### TASK TO CARRY OUT
Within the entries below, output exactly the lines between the line containing "none -> black brick A6:B7 level 1" and the line containing "lime slope I4:I6 level 1 top 6 -> none", inclusive, and omit any picture.

[EXTRACTED INFORMATION Boundary: Start]

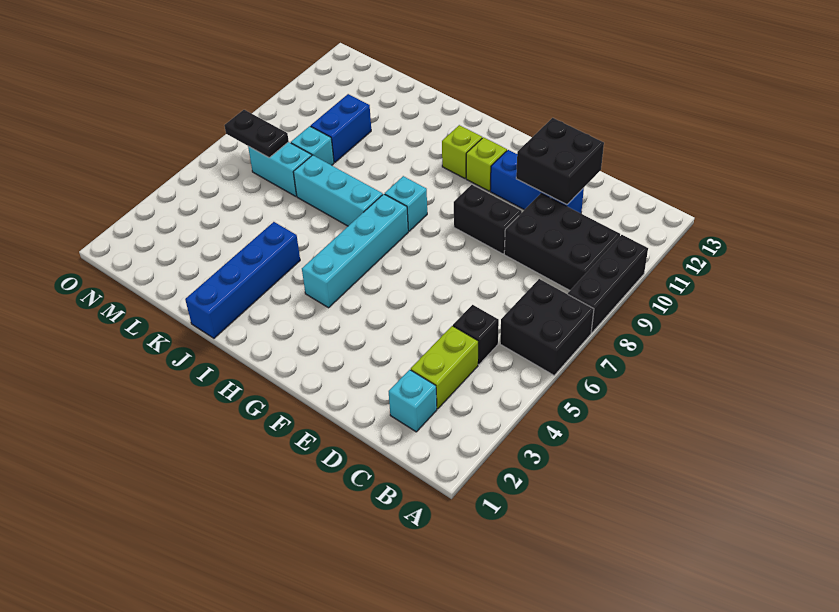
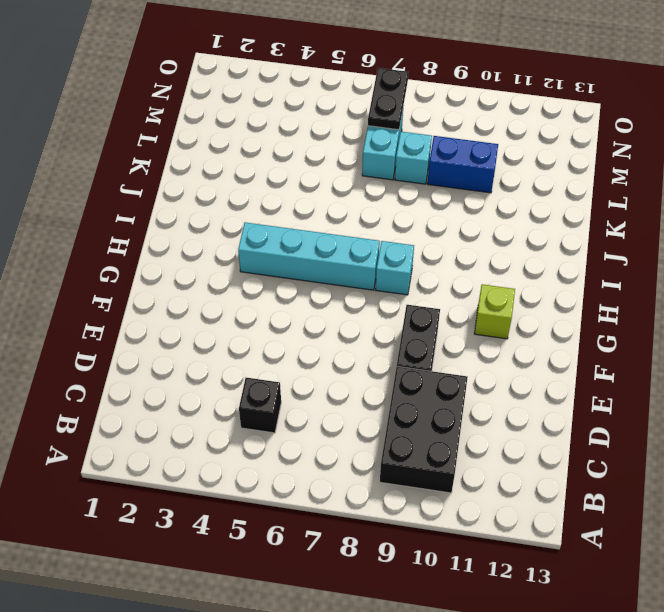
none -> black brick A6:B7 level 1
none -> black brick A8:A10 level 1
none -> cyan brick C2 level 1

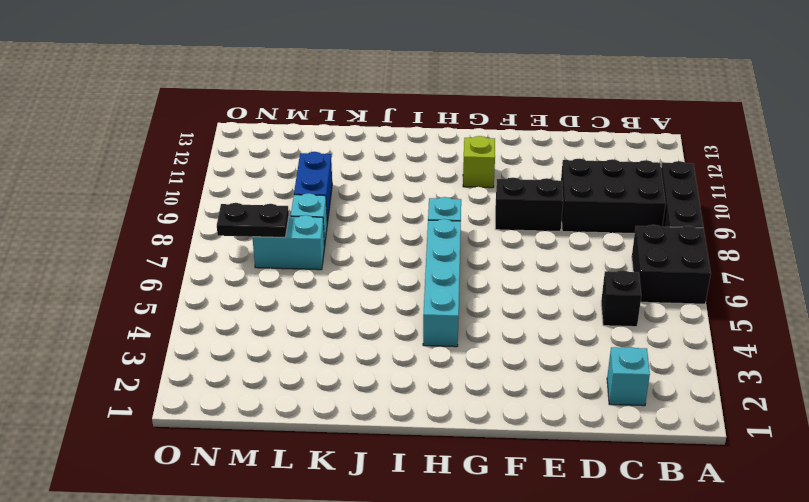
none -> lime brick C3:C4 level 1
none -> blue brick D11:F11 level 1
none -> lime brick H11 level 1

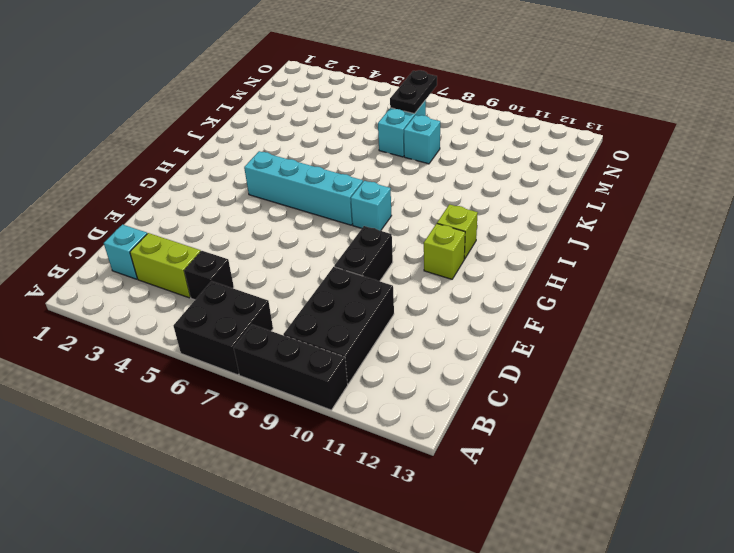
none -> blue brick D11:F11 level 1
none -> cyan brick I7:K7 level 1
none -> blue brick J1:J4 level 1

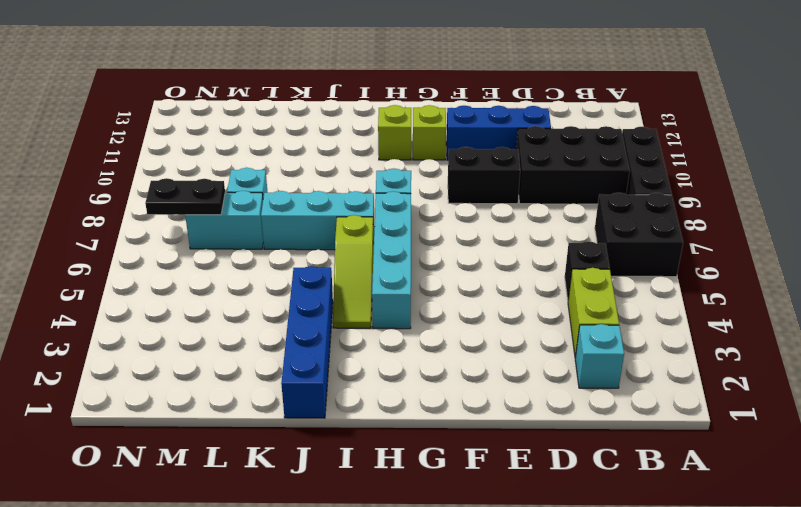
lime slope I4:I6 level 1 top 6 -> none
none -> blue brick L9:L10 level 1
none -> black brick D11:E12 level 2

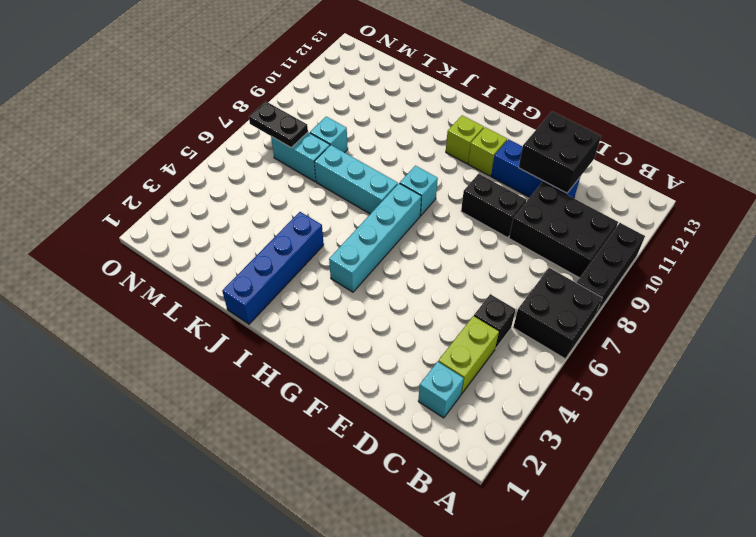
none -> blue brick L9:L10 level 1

[EXTRACTED INFORMATION Boundary: End]
[EXTRACTED INFORMATION Boundary: Start]

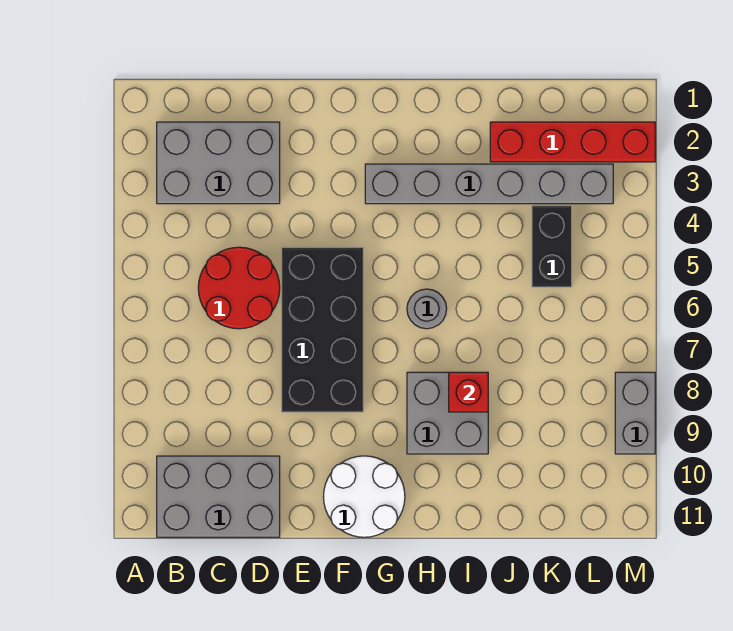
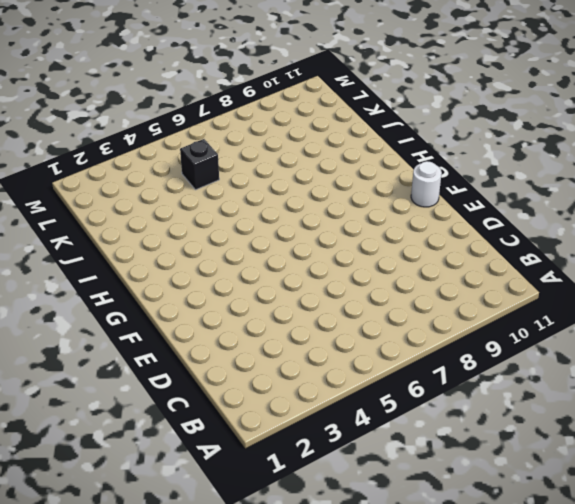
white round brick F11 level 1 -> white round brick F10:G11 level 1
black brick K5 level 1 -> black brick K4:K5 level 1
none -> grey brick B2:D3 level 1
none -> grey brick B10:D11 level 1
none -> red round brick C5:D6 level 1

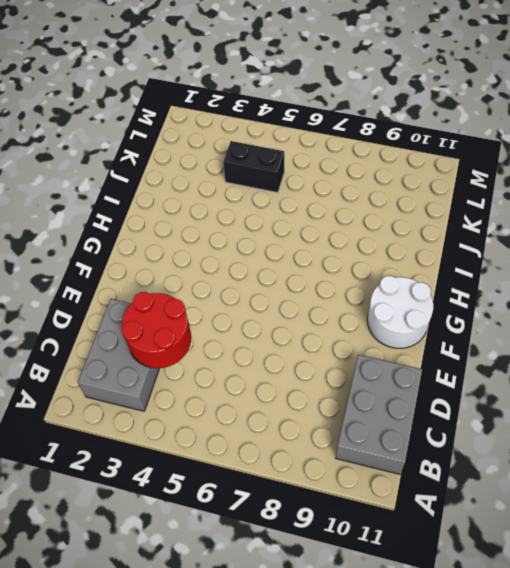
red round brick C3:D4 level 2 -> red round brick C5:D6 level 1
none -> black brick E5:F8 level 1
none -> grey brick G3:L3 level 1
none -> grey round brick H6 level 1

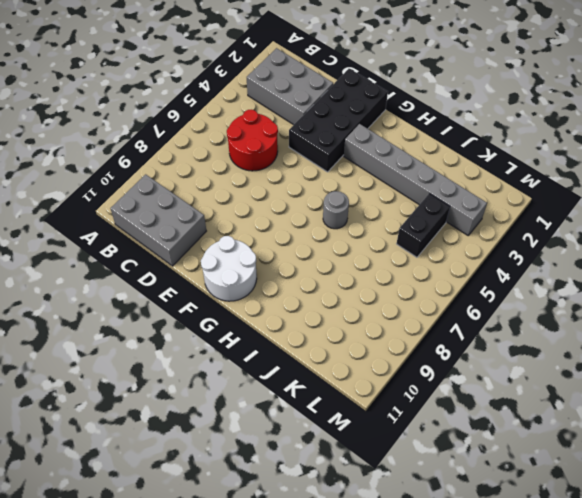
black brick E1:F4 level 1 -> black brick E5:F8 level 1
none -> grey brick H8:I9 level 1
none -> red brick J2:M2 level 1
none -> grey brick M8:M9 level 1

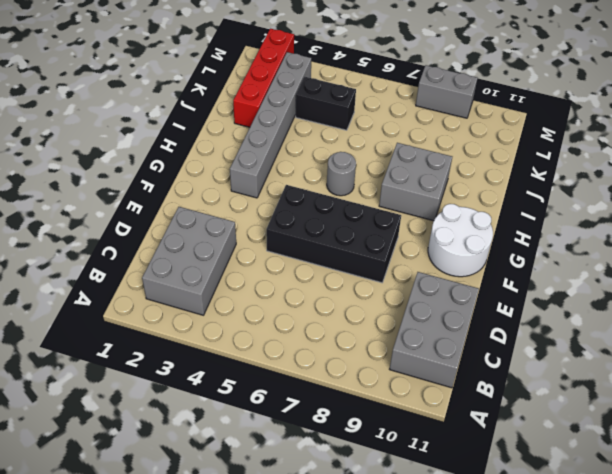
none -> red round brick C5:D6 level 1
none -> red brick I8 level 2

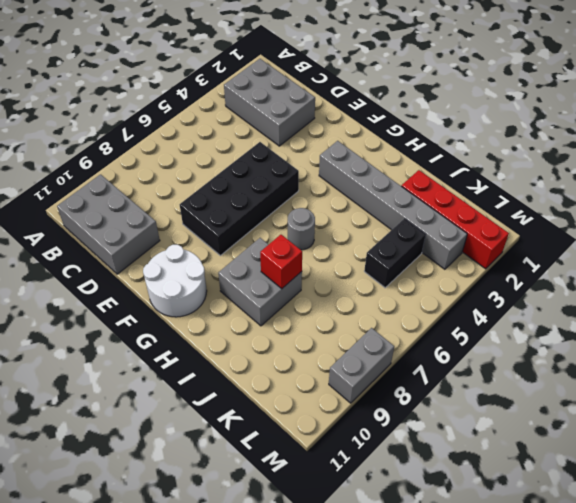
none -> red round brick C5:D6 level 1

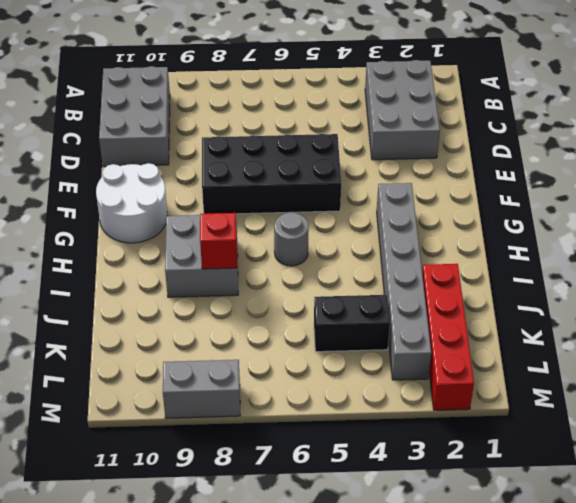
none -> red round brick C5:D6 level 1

[EXTRACTED INFORMATION Boundary: End]

### TASK ANSWER
none -> black brick A6:B7 level 1
none -> black brick A8:A10 level 1
none -> cyan brick C2 level 1

none -> lime brick C3:C4 level 1
none -> blue brick D11:F11 level 1
none -> lime brick H11 level 1

none -> blue brick D11:F11 level 1
none -> cyan brick I7:K7 level 1
none -> blue brick J1:J4 level 1

lime slope I4:I6 level 1 top 6 -> none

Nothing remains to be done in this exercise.